**Exercise details:** Within the entries below, the lines from the one with "U3 pin VCC: none -> VDD" through the one with "C5: 27pF (5V, GND) -> 27pF (GND, n6)" are to be set down exactly, both ends kept.

━━ Records to use ━━

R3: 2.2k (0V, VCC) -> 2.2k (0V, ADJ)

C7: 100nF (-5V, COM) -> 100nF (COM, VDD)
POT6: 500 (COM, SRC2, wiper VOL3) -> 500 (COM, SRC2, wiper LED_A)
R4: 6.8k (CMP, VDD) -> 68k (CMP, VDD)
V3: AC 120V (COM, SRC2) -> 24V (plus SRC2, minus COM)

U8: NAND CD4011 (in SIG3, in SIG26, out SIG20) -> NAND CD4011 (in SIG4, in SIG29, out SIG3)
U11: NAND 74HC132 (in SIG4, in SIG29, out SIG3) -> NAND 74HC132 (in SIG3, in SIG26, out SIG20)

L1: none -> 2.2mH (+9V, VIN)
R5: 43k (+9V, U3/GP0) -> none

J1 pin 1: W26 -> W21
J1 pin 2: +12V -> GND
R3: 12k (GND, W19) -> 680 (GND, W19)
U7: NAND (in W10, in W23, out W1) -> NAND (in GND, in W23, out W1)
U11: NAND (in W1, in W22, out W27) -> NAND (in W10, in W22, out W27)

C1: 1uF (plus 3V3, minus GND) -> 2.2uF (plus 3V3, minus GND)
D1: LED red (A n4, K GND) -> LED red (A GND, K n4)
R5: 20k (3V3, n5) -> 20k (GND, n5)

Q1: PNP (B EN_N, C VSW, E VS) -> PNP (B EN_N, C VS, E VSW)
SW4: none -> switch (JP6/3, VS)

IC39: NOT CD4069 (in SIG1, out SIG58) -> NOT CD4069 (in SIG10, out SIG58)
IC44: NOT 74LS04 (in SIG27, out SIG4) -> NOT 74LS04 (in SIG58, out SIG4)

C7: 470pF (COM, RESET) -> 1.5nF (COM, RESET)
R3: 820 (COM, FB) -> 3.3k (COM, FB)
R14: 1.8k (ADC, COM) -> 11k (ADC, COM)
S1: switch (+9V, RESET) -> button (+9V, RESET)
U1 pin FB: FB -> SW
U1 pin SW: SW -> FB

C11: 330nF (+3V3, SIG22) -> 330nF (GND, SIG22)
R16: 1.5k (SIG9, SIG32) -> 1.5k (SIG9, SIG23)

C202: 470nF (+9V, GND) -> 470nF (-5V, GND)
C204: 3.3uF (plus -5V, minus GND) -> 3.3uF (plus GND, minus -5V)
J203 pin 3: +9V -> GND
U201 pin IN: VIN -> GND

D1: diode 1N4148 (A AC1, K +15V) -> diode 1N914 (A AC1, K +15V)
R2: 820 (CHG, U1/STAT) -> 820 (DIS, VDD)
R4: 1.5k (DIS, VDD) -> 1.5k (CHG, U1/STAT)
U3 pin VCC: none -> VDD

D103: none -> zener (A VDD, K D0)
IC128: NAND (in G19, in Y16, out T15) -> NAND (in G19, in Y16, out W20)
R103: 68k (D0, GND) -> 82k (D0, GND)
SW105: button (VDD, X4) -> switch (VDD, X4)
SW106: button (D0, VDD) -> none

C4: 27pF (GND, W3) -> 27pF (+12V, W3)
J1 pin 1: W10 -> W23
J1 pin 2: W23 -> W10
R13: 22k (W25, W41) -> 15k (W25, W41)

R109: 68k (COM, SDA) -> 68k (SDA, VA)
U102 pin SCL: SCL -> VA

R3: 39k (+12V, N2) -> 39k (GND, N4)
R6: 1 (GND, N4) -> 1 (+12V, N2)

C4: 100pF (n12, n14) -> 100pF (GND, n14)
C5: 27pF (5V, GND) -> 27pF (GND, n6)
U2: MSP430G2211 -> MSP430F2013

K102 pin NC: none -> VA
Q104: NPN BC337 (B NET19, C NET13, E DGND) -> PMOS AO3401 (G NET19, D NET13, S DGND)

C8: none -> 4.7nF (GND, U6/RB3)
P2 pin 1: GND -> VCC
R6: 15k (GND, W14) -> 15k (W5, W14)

━━━

**Your solution:**
U3 pin VCC: none -> VDD

D103: none -> zener (A VDD, K D0)
IC128: NAND (in G19, in Y16, out T15) -> NAND (in G19, in Y16, out W20)
R103: 68k (D0, GND) -> 82k (D0, GND)
SW105: button (VDD, X4) -> switch (VDD, X4)
SW106: button (D0, VDD) -> none

C4: 27pF (GND, W3) -> 27pF (+12V, W3)
J1 pin 1: W10 -> W23
J1 pin 2: W23 -> W10
R13: 22k (W25, W41) -> 15k (W25, W41)

R109: 68k (COM, SDA) -> 68k (SDA, VA)
U102 pin SCL: SCL -> VA

R3: 39k (+12V, N2) -> 39k (GND, N4)
R6: 1 (GND, N4) -> 1 (+12V, N2)

C4: 100pF (n12, n14) -> 100pF (GND, n14)
C5: 27pF (5V, GND) -> 27pF (GND, n6)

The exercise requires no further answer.